● **Instructions to follow**: Below are some records; quote exactly the lines from the one that contains "swapped | phone" through the one that contains "gone | key (orange)", inclusive, and no others.

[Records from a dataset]
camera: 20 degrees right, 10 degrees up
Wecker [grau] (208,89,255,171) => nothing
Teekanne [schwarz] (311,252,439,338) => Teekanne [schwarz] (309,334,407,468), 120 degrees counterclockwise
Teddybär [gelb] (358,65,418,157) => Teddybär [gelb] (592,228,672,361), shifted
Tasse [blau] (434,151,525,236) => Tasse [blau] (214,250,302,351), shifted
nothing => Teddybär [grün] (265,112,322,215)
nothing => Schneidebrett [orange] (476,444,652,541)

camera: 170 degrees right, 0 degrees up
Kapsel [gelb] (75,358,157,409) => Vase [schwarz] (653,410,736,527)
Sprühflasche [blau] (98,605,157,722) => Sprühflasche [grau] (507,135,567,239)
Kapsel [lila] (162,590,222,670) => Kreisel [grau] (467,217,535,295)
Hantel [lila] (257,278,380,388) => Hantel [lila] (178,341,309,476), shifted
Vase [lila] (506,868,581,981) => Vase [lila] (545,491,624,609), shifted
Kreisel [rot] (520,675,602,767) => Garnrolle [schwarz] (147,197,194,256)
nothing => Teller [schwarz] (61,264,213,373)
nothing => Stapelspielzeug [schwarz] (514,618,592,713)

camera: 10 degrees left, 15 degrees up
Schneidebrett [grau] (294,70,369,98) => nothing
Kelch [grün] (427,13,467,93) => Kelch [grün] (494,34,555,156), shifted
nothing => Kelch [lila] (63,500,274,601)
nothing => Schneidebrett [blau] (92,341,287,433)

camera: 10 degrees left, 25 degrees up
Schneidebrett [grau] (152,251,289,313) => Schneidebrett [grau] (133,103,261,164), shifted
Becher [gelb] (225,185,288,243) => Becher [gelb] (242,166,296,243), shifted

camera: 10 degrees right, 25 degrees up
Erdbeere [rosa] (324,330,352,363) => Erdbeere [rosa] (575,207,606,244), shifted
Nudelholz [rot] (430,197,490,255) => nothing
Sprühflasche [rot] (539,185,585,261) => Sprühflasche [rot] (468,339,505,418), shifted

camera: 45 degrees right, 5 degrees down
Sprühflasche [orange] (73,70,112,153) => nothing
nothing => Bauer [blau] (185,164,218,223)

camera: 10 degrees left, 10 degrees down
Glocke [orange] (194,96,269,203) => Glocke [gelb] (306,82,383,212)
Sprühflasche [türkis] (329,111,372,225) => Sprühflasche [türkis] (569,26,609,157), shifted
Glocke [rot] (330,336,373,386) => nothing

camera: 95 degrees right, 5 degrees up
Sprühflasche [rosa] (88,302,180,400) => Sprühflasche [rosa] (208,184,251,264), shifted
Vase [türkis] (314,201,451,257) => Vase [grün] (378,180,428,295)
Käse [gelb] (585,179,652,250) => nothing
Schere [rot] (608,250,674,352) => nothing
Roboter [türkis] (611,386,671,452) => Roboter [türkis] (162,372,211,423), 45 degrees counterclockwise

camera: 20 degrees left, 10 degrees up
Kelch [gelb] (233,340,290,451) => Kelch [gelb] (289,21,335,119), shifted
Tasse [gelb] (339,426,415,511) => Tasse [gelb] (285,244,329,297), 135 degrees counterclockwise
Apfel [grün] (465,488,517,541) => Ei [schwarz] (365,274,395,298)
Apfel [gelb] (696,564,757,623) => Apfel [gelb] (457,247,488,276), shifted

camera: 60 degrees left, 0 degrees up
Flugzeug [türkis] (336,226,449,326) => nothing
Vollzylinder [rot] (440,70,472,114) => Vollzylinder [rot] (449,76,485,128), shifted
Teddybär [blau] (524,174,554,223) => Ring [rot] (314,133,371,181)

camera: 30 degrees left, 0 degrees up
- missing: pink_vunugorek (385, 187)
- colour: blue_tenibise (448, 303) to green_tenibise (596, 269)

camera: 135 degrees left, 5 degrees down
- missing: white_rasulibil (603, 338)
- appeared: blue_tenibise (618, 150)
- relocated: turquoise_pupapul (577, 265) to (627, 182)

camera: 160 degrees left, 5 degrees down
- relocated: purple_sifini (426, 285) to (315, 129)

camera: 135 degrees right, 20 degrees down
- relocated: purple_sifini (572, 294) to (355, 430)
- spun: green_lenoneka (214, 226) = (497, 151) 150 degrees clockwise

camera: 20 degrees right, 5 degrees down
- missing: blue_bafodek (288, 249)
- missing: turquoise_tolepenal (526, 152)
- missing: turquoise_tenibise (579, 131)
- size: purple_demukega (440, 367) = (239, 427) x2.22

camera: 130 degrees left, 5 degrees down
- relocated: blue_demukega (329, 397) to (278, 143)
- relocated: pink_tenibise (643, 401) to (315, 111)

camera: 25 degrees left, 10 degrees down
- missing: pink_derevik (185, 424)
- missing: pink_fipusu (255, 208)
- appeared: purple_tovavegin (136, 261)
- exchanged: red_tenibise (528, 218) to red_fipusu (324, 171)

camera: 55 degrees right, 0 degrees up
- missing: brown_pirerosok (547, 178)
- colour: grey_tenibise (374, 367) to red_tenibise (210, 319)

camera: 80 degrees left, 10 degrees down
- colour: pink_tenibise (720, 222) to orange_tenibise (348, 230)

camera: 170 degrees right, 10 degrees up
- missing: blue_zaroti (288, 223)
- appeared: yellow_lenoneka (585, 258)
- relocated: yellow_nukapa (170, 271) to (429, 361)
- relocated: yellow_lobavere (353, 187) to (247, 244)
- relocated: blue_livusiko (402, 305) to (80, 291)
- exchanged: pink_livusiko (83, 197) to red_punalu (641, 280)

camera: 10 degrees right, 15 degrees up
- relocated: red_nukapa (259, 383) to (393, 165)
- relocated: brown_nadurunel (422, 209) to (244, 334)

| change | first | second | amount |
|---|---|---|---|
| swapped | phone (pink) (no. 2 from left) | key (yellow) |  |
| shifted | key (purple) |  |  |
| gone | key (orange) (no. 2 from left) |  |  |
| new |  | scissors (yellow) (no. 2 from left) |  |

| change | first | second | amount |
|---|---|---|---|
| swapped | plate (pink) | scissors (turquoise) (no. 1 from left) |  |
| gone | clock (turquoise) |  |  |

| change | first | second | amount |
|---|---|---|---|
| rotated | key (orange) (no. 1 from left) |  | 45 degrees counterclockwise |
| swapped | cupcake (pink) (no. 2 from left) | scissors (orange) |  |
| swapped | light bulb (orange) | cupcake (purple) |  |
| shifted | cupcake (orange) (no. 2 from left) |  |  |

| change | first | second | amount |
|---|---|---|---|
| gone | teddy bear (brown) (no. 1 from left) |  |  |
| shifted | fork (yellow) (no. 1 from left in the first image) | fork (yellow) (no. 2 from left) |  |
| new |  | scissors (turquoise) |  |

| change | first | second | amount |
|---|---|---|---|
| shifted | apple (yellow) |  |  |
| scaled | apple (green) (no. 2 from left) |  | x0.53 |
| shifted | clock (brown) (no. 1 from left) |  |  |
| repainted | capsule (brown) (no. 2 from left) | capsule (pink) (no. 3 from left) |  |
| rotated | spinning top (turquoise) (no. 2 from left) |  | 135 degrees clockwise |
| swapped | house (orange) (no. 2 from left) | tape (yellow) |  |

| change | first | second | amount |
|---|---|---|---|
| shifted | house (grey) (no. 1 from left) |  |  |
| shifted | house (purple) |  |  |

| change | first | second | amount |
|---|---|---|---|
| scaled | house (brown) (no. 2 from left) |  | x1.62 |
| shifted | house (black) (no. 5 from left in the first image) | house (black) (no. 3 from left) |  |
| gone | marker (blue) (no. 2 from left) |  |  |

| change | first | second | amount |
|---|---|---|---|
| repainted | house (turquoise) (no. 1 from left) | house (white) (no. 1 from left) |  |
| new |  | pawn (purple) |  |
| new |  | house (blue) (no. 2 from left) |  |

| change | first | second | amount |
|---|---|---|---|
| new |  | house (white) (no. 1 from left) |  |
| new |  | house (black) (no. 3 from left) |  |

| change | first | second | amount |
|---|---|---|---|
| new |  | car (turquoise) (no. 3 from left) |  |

● **Exercise result**:
| swapped | phone (pink) (no. 2 from left) | key (yellow) |  |
| shifted | key (purple) |  |  |
| gone | key (orange) (no. 2 from left) |  |  |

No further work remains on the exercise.